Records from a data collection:
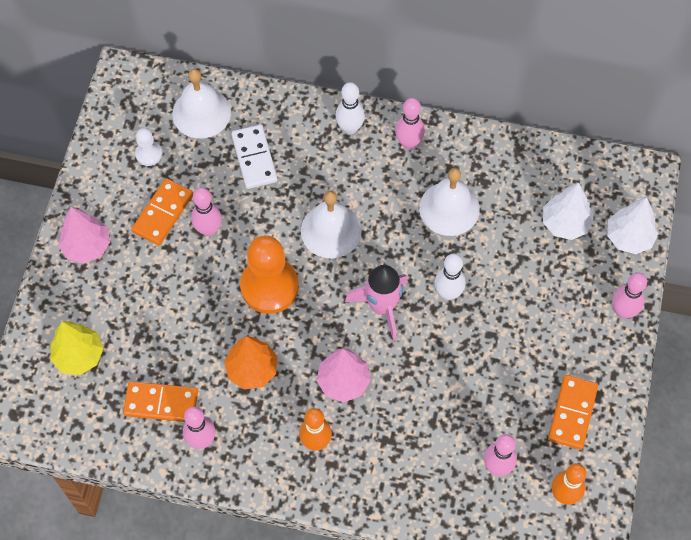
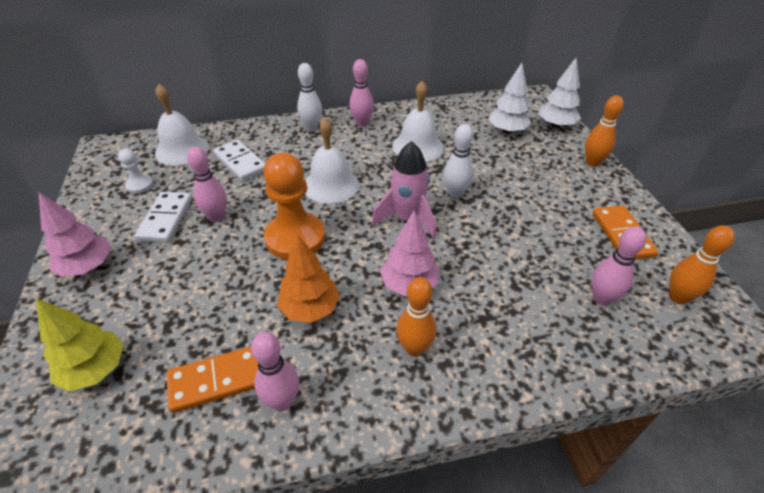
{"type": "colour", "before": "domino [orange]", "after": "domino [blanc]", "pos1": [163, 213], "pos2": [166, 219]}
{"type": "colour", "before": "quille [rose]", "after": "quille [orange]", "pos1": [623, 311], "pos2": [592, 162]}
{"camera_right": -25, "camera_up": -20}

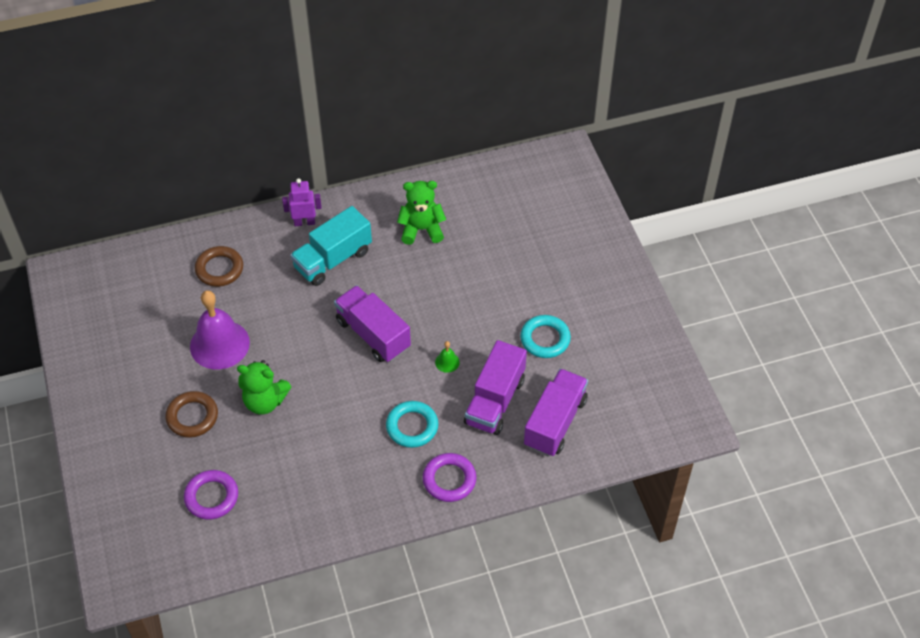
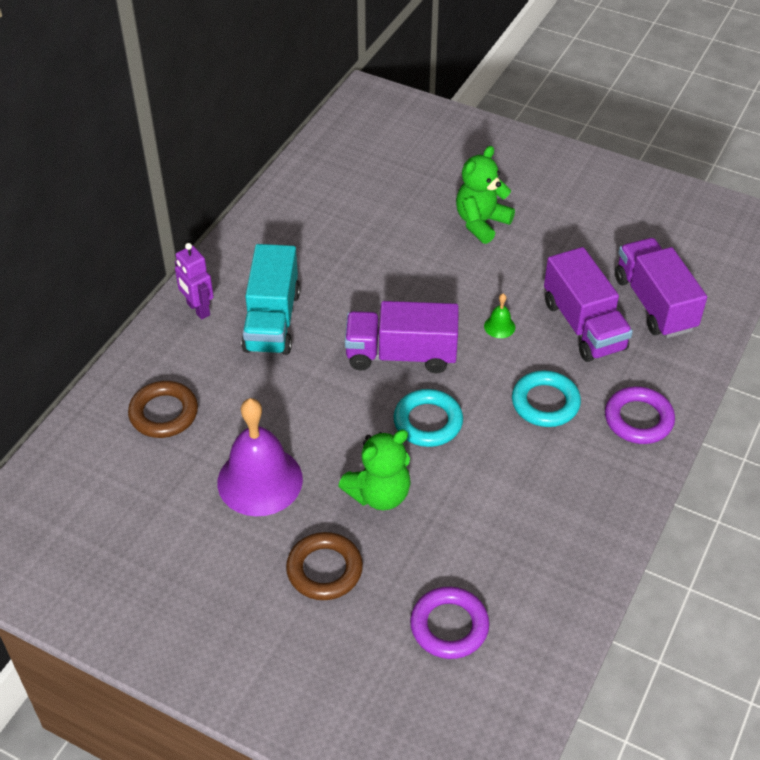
{"type": "spun", "before": "robot [violet]", "pos1": [304, 222], "pos2": [198, 309], "turn": -75}
{"type": "relocated", "before": "ours en peluche [vert]", "pos1": [421, 229], "pos2": [481, 223]}
{"type": "relocated", "before": "anneau [turquoise]", "pos1": [545, 339], "pos2": [428, 422]}
{"camera_right": -45, "camera_up": -5}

**Problem to solve:**
Leave the pictures out and output the rest of the data word for word.

**Your response:**
{"type": "colour", "before": "domino [orange]", "after": "domino [blanc]", "pos1": [163, 213], "pos2": [166, 219]}
{"type": "colour", "before": "quille [rose]", "after": "quille [orange]", "pos1": [623, 311], "pos2": [592, 162]}
{"camera_right": -25, "camera_up": -20}

{"type": "spun", "before": "robot [violet]", "pos1": [304, 222], "pos2": [198, 309], "turn": -75}
{"type": "relocated", "before": "ours en peluche [vert]", "pos1": [421, 229], "pos2": [481, 223]}
{"type": "relocated", "before": "anneau [turquoise]", "pos1": [545, 339], "pos2": [428, 422]}
{"camera_right": -45, "camera_up": -5}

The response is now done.